## EXTRACTED DATA
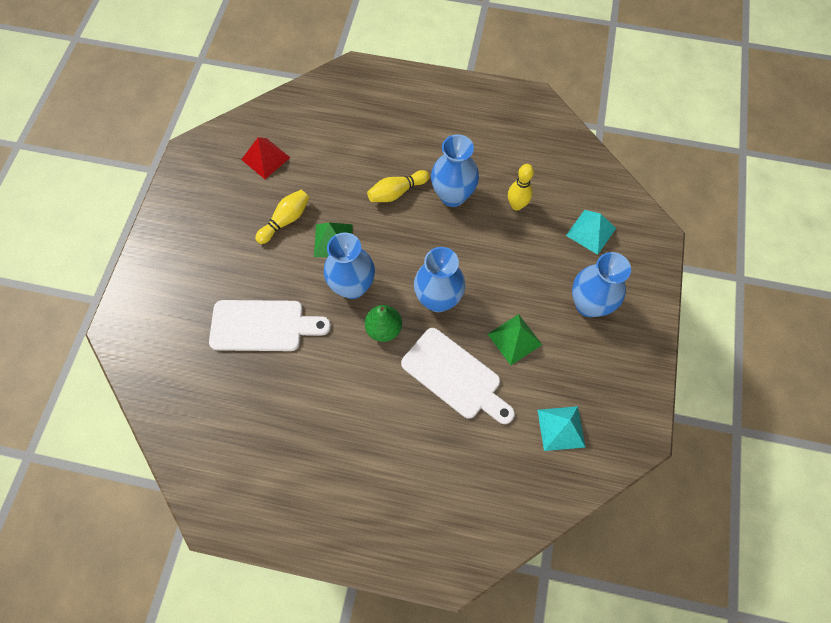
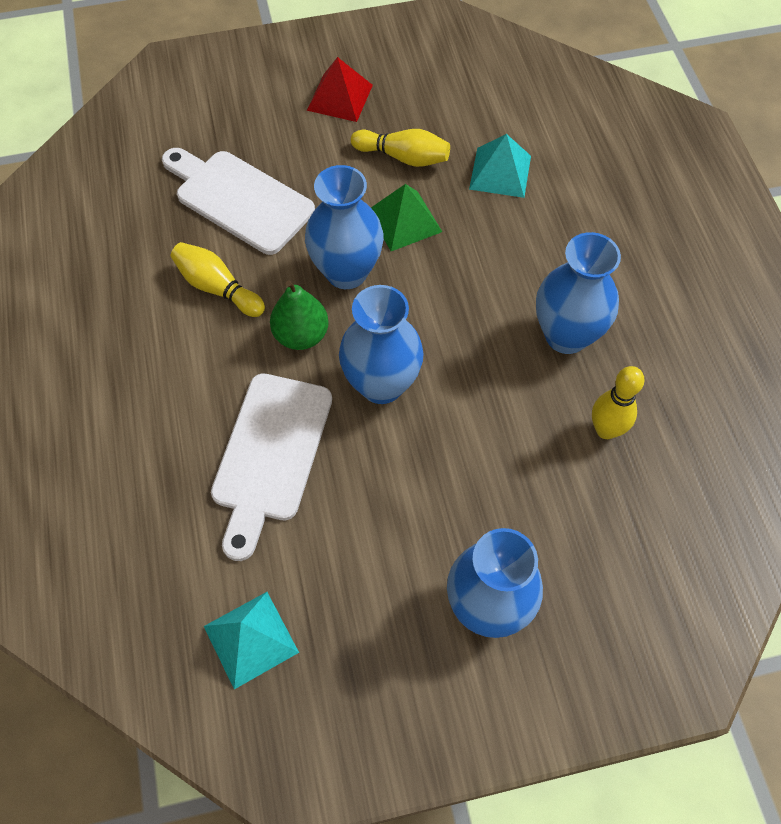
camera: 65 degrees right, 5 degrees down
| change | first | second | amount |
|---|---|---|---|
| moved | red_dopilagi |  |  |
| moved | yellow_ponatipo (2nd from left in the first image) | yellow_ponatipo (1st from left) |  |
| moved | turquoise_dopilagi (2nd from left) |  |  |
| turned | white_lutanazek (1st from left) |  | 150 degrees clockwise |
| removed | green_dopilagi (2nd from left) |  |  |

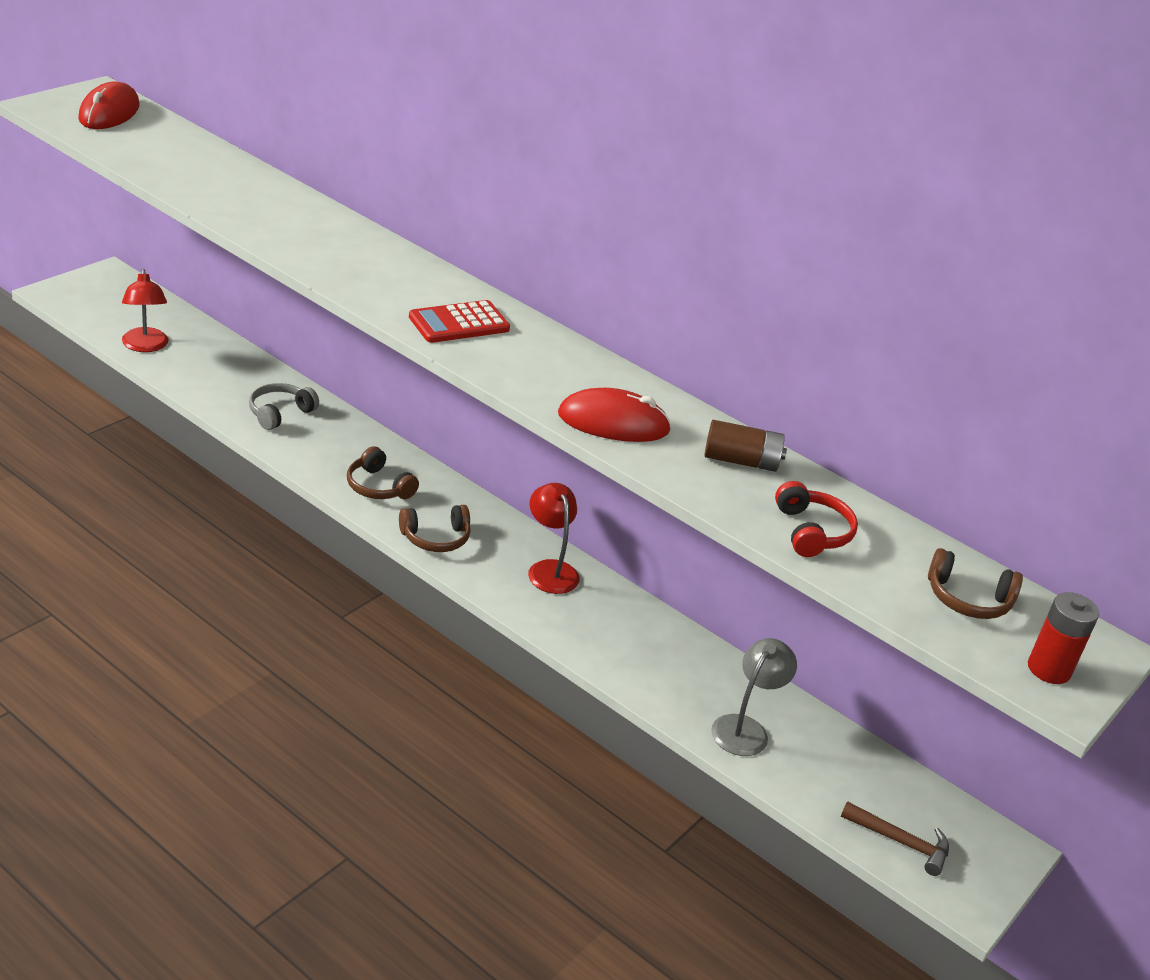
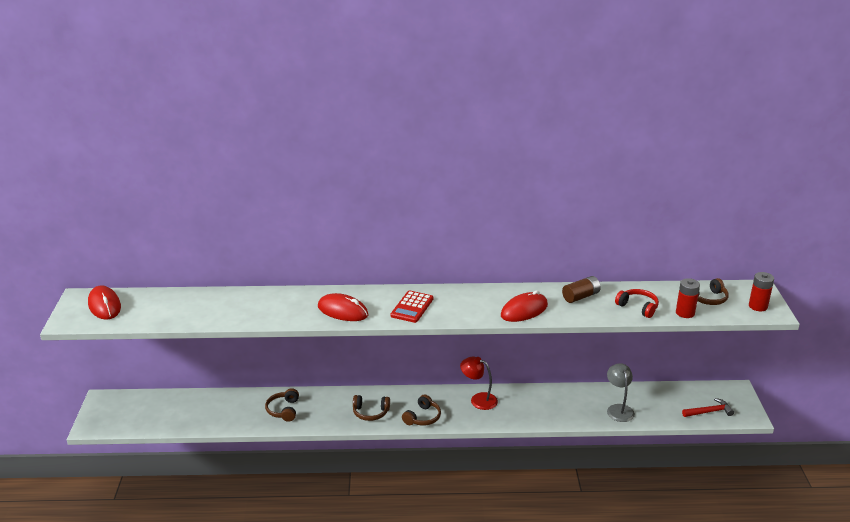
camera: 35 degrees left, 5 degrees down
| change | first | second | amount |
|---|---|---|---|
| removed | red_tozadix (1st from left) |  |  |
| recoloured | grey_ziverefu | brown_ziverefu (1st from left) |  |
| recoloured | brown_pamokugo | red_pamokugo |  |
| added |  | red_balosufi (1st from left) |  |
| added |  | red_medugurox (2nd from left) |  |

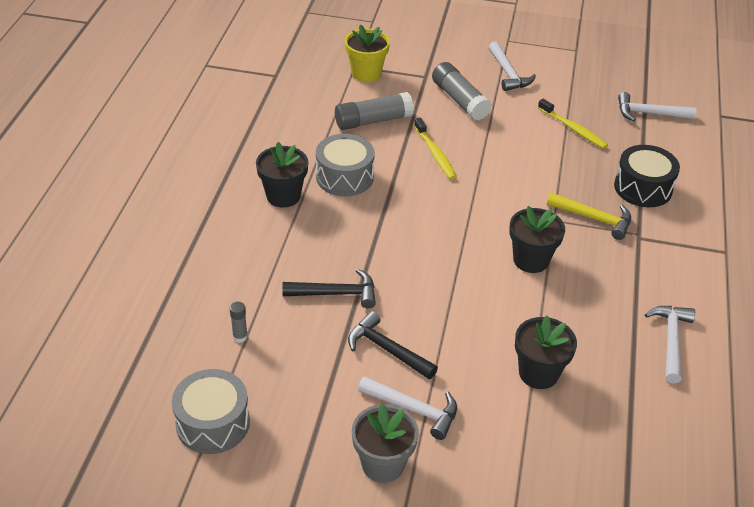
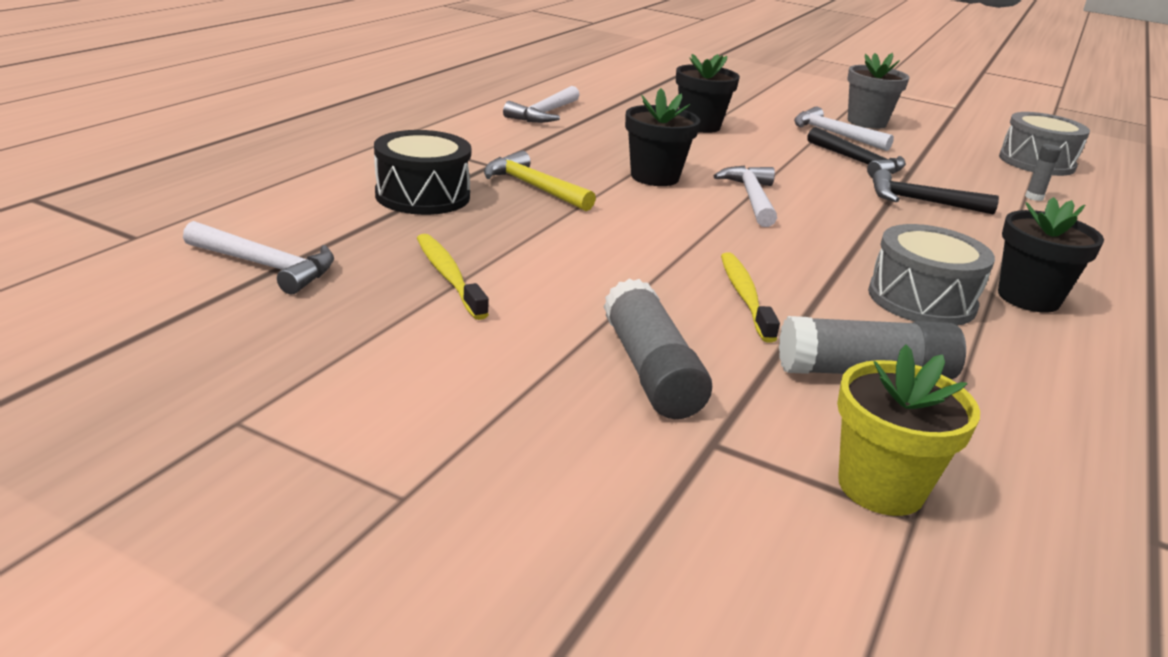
camera: 165 degrees left, 15 degrees down
| change | first | second | amount |
|---|---|---|---|
| moved | white_pamokugo (2nd from left in the first image) | white_pamokugo (3rd from left) |  |

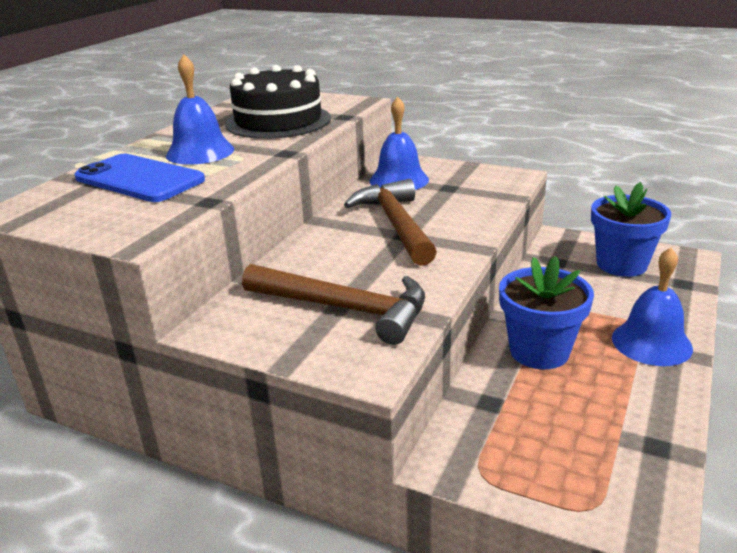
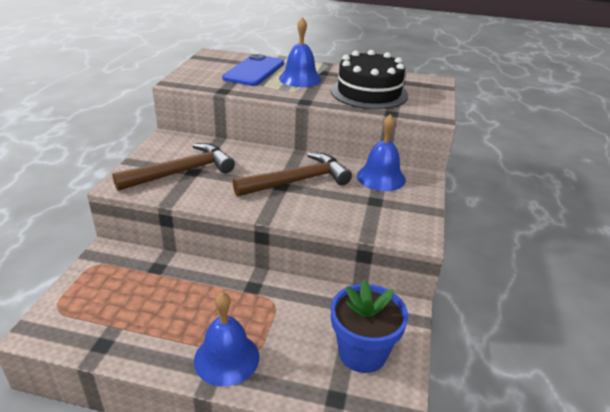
camera: 75 degrees right, 5 degrees up
| change | first | second | amount |
|---|---|---|---|
| removed | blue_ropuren (1st from left) |  |  |
| turned | brown_pamokugo (1st from left) |  | 135 degrees counterclockwise |

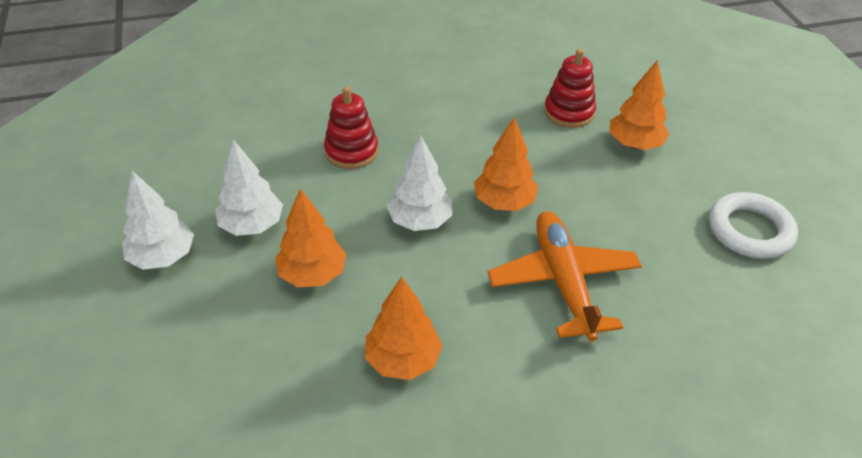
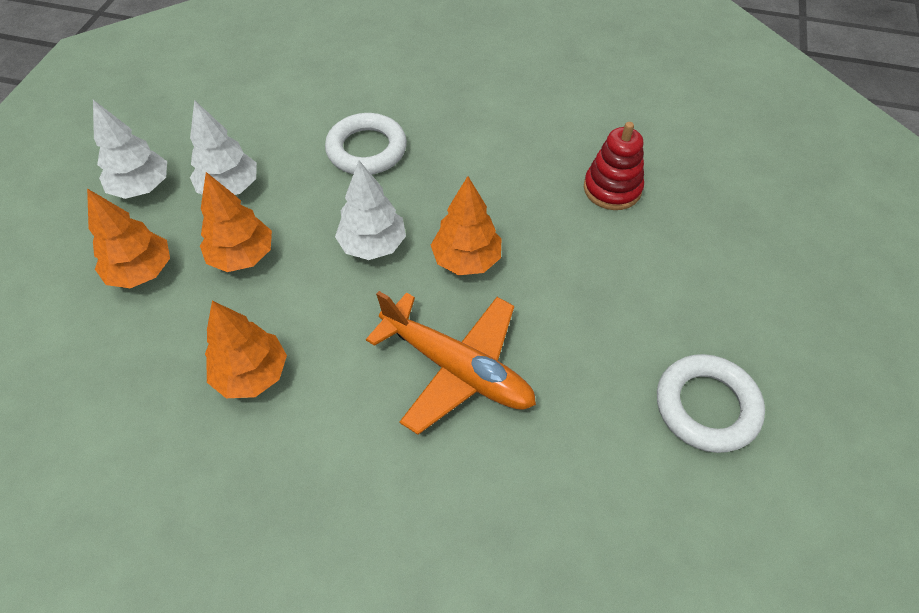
camera: 30 degrees right, 10 degrees up
| change | first | second | amount |
|---|---|---|---|
| moved | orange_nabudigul (4th from left in the first image) | orange_nabudigul (1st from left) |  |
| replaced | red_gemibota (1st from left) | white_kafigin (1st from left) |  |
| turned | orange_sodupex |  | 105 degrees clockwise |

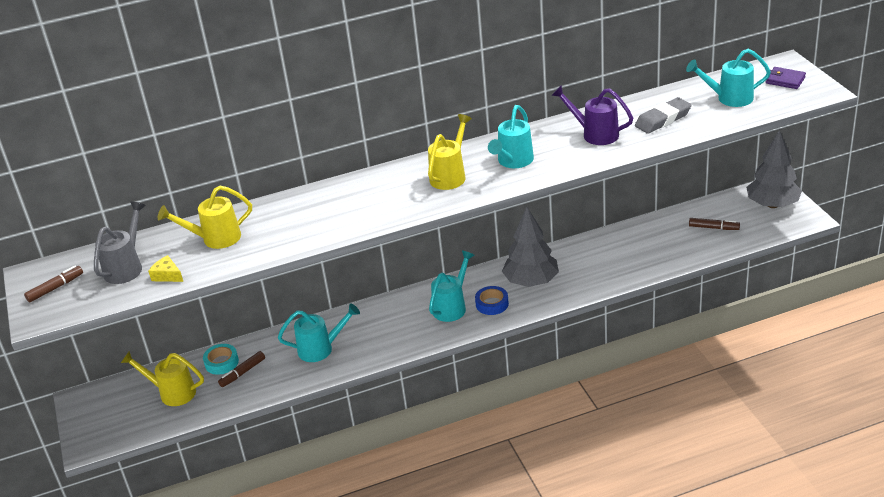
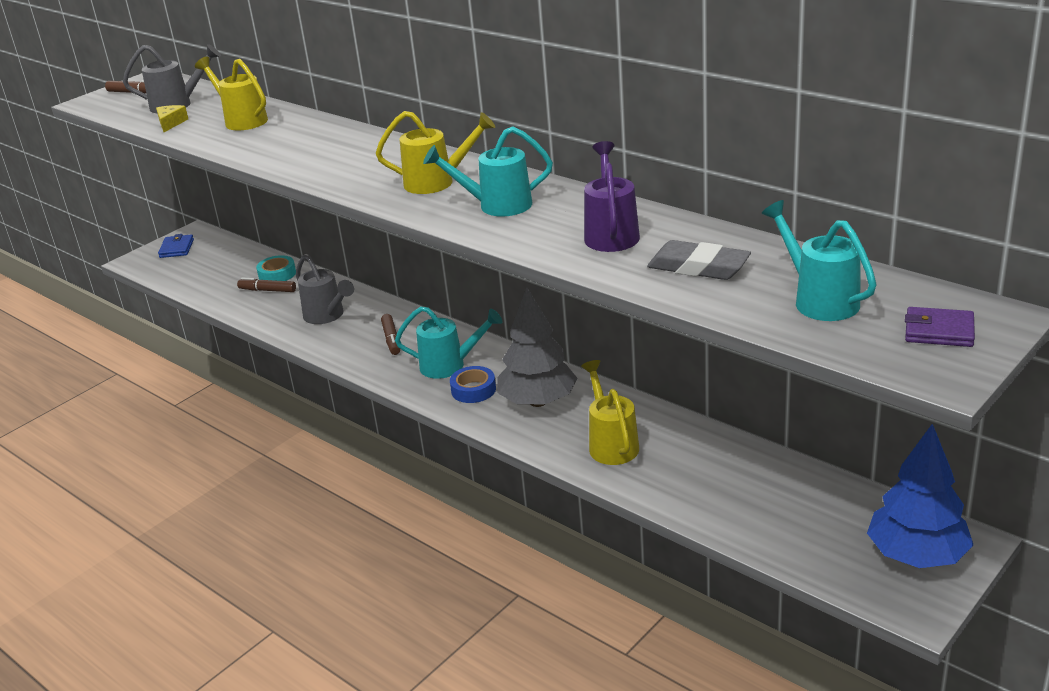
camera: 60 degrees right, 5 degrees down
| change | first | second | amount |
|---|---|---|---|
| turned | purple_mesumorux |  | 75 degrees counterclockwise |
| recoloured | grey_nabudigul (2nd from left) | blue_nabudigul |  |
| moved | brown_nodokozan (3rd from left) |  |  |
| recoloured | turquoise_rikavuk (1st from left) | grey_rikavuk (2nd from left) |  |
| moved | yellow_rikavuk (1st from left in the first image) | yellow_rikavuk (3rd from left) |  |
| added |  | blue_mesumorux |  |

## DIRECTIONS FOR THIS TASK
Of the entries listed above, reproduce only the lines starting at the line containing "moved | turquoise_dopilagi" and ending at the line containing "150 degrees clockwise |". Include both, exactly as they stand.

## TASK ANSWER
| moved | turquoise_dopilagi (2nd from left) |  |  |
| turned | white_lutanazek (1st from left) |  | 150 degrees clockwise |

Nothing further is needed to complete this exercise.